Data:

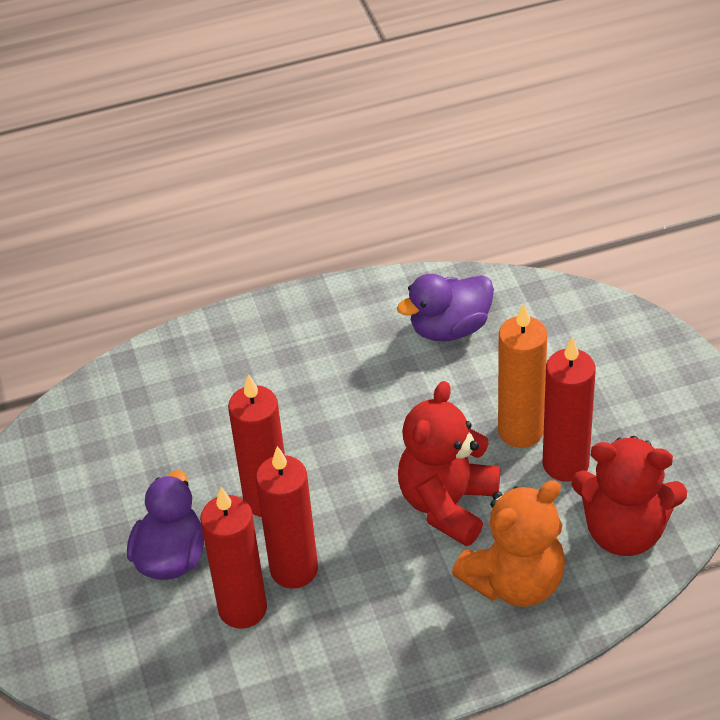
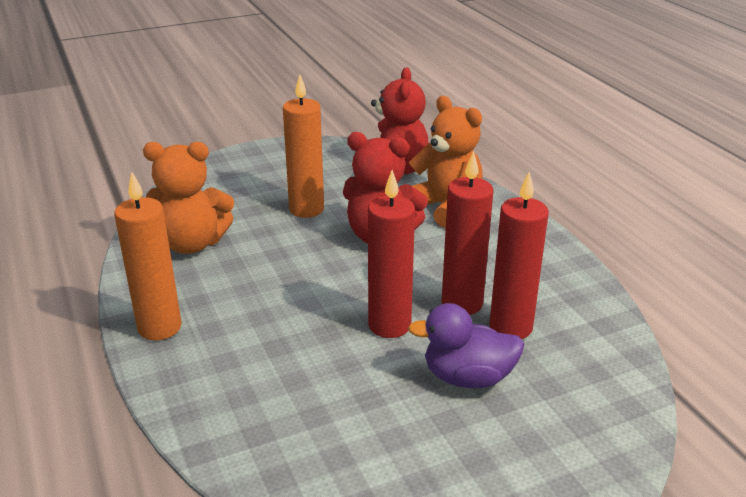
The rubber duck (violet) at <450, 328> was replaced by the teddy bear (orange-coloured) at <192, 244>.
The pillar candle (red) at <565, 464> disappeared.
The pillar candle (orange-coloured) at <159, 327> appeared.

Work request: Print out all the material above exactly as it appears, omitting the images.

Reply:
The rubber duck (violet) at <450, 328> was replaced by the teddy bear (orange-coloured) at <192, 244>.
The pillar candle (red) at <565, 464> disappeared.
The pillar candle (orange-coloured) at <159, 327> appeared.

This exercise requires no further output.